Each line from the one that has "(593, 413) = (360, 700): orange" through the final line of the listing is to be written out exactly, and no other line is.

─── Data section

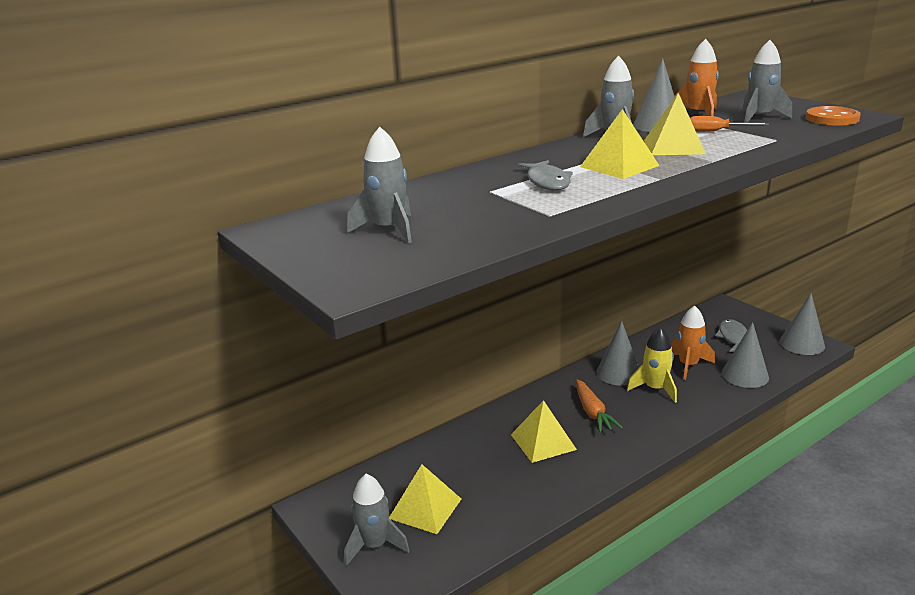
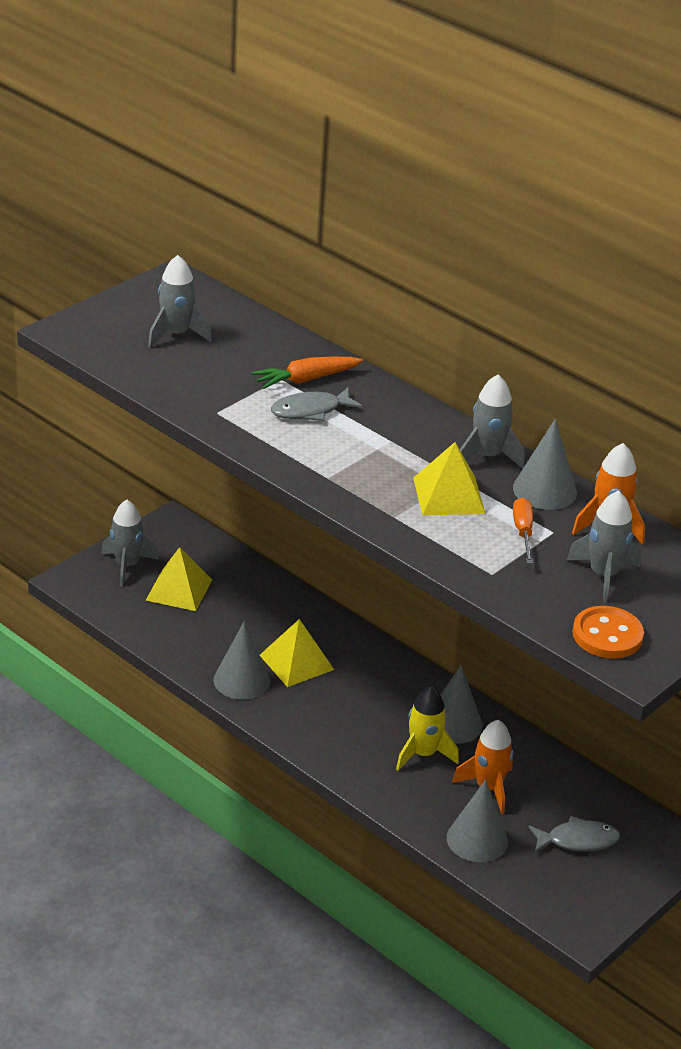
camera: 75 degrees right, 10 degrees up
(593, 413) = (360, 700): orange carrot -> orange carrot (306, 379)
(619, 166) = (369, 455): yellow pyramid -> none
(802, 344) = (581, 911): grey cone -> grey cone (241, 680)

──────

» Output of the exercise
(593, 413) = (360, 700): orange carrot -> orange carrot (306, 379)
(619, 166) = (369, 455): yellow pyramid -> none
(802, 344) = (581, 911): grey cone -> grey cone (241, 680)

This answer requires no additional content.